**EXERCISE DESCRIPTION**
Show every line of the data below that contains the word "when".

**DATA PROVIDED**
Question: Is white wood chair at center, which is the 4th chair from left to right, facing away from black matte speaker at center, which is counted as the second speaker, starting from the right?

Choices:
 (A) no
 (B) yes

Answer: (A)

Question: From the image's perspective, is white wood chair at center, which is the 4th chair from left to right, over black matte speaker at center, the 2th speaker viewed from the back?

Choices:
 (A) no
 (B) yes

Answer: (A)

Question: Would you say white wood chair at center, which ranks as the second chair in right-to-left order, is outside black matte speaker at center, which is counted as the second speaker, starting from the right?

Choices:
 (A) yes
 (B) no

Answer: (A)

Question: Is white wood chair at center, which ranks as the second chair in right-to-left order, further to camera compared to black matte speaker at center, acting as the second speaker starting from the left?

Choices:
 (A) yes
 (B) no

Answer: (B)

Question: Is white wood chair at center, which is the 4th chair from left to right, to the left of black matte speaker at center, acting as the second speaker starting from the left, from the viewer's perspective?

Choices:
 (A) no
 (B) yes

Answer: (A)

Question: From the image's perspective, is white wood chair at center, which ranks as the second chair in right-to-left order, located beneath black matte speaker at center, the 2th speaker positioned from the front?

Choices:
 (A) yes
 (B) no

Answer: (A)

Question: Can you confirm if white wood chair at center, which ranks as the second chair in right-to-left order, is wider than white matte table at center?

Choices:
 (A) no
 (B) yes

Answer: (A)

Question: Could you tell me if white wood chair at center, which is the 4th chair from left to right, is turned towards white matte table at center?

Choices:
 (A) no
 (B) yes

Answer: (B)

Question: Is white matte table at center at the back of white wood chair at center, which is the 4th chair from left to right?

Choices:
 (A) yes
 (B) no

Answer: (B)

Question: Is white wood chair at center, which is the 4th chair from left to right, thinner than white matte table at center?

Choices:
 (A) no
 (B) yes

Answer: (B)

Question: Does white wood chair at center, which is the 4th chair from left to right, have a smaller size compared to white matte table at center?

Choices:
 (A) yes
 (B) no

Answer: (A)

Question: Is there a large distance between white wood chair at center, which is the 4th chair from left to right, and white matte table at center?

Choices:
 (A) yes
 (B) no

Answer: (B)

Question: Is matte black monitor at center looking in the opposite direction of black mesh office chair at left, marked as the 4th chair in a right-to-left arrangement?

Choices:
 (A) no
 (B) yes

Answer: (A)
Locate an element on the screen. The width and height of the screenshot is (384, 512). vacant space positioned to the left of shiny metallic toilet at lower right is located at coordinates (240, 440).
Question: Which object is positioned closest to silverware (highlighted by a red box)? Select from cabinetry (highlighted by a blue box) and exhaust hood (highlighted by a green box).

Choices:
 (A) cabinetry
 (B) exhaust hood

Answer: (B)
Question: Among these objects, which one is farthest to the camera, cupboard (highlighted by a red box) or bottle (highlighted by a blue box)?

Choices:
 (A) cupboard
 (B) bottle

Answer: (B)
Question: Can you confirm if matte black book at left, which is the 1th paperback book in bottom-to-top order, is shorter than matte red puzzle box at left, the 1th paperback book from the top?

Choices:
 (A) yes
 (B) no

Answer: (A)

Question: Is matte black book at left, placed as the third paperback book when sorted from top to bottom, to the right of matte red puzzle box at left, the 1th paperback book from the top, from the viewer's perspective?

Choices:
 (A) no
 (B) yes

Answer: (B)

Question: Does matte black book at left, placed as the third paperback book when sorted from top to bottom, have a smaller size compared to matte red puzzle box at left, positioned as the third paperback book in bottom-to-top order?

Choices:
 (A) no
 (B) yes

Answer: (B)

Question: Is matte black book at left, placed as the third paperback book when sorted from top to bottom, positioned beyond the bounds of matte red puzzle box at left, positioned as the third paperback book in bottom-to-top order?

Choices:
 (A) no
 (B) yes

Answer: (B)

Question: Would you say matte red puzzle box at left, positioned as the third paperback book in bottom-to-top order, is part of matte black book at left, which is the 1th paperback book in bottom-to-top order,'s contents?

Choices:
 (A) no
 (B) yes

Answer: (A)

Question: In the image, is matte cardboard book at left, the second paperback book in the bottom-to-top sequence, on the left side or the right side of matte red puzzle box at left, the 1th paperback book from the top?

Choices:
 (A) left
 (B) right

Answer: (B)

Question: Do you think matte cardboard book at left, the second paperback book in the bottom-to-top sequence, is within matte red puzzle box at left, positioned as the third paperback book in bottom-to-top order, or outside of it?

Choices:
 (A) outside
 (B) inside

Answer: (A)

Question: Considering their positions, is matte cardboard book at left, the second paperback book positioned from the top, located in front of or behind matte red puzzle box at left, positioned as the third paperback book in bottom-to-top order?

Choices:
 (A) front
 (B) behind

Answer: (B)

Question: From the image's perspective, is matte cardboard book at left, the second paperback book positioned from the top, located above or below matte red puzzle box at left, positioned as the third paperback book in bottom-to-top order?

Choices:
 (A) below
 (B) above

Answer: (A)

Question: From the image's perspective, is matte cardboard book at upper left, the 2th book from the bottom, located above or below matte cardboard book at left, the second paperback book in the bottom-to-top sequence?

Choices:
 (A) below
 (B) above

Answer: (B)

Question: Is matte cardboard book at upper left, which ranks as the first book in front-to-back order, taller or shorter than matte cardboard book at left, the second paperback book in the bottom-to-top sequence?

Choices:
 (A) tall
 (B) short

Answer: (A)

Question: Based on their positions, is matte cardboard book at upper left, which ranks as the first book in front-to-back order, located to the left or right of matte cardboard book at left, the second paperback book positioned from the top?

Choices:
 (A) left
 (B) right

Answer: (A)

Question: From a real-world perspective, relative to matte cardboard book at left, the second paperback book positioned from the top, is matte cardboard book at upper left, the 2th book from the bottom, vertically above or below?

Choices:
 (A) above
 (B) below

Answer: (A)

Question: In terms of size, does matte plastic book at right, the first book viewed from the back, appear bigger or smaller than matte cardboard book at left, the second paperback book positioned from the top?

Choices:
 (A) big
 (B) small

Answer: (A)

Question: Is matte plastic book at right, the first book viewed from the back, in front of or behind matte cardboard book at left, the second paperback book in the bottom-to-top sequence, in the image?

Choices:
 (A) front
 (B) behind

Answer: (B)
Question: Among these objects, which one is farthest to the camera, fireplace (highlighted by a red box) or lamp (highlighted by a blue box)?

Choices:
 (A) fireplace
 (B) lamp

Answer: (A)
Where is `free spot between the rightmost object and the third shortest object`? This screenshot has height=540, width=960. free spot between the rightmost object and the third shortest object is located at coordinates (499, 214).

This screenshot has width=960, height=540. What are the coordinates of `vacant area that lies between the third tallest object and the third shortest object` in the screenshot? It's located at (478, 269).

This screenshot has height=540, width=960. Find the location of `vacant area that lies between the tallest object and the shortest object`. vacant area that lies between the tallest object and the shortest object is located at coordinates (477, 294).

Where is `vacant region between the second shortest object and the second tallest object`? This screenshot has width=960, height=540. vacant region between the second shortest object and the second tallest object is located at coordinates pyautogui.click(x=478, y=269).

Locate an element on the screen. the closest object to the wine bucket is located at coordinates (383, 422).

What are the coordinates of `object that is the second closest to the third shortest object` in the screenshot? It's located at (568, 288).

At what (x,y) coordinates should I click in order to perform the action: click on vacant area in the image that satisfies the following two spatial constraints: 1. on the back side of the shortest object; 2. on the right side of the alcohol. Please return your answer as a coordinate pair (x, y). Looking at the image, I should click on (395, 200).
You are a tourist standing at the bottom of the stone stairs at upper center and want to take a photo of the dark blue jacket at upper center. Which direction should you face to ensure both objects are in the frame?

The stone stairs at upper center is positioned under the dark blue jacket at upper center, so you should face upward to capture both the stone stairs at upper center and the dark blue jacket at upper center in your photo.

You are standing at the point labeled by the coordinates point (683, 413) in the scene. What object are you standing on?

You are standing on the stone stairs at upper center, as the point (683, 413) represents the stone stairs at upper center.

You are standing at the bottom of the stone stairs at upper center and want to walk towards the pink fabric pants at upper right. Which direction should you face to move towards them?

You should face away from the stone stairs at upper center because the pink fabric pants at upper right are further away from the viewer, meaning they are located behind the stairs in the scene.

**EXPECTED ANSWER**
Question: Is matte black book at left, placed as the third paperback book when sorted from top to bottom, to the right of matte red puzzle box at left, the 1th paperback book from the top, from the viewer's perspective?
Question: Does matte black book at left, placed as the third paperback book when sorted from top to bottom, have a smaller size compared to matte red puzzle box at left, positioned as the third paperback book in bottom-to-top order?
Question: Is matte black book at left, placed as the third paperback book when sorted from top to bottom, positioned beyond the bounds of matte red puzzle box at left, positioned as the third paperback book in bottom-to-top order?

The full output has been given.